* **Task prompt**
Among the entries below, one line contains "blue brick H5:H6" and another contains "blue brick I3". Transcribe those two lines and every line between them, exactly.

---- Given records

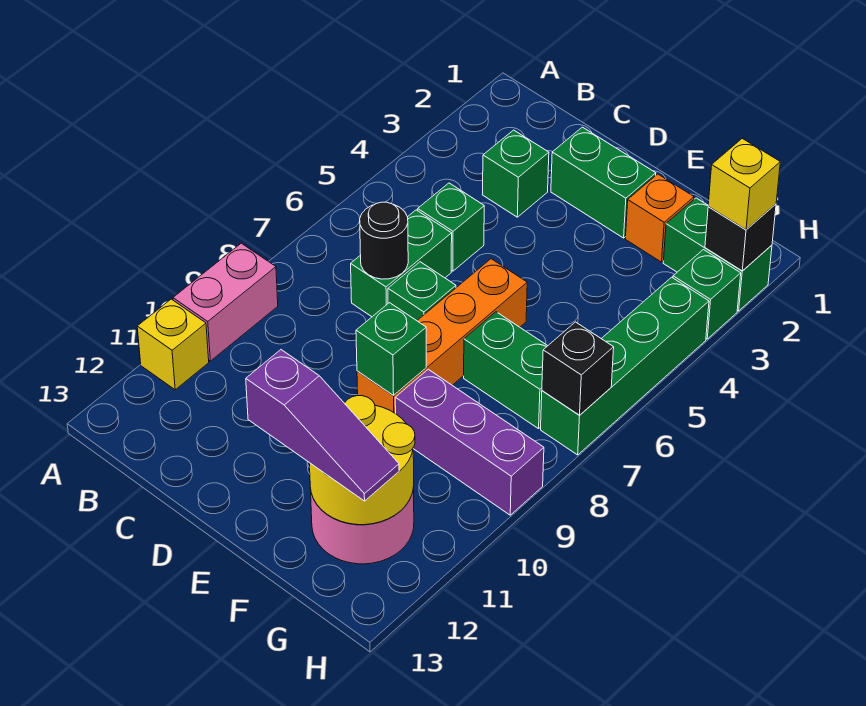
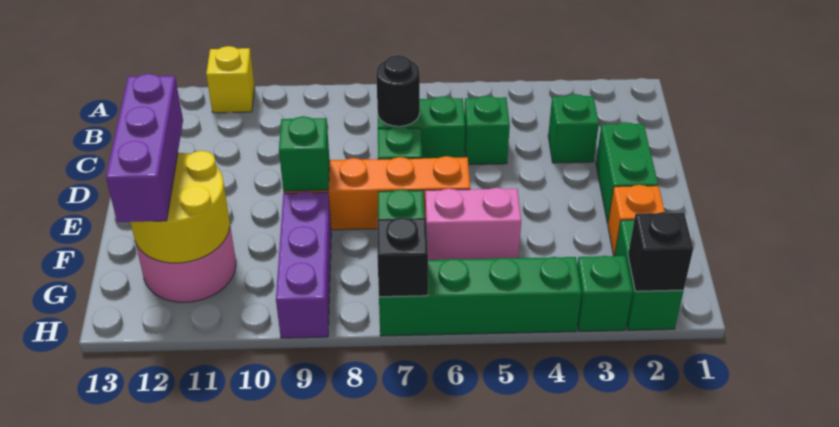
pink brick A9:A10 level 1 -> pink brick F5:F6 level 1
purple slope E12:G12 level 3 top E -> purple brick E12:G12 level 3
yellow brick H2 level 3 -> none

--------
---- Given records

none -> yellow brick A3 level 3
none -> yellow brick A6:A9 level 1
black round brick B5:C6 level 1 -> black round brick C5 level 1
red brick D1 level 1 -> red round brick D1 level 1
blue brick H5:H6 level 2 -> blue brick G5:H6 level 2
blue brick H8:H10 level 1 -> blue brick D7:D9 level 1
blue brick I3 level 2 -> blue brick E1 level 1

--------

* **Answer to this task**
blue brick H5:H6 level 2 -> blue brick G5:H6 level 2
blue brick H8:H10 level 1 -> blue brick D7:D9 level 1
blue brick I3 level 2 -> blue brick E1 level 1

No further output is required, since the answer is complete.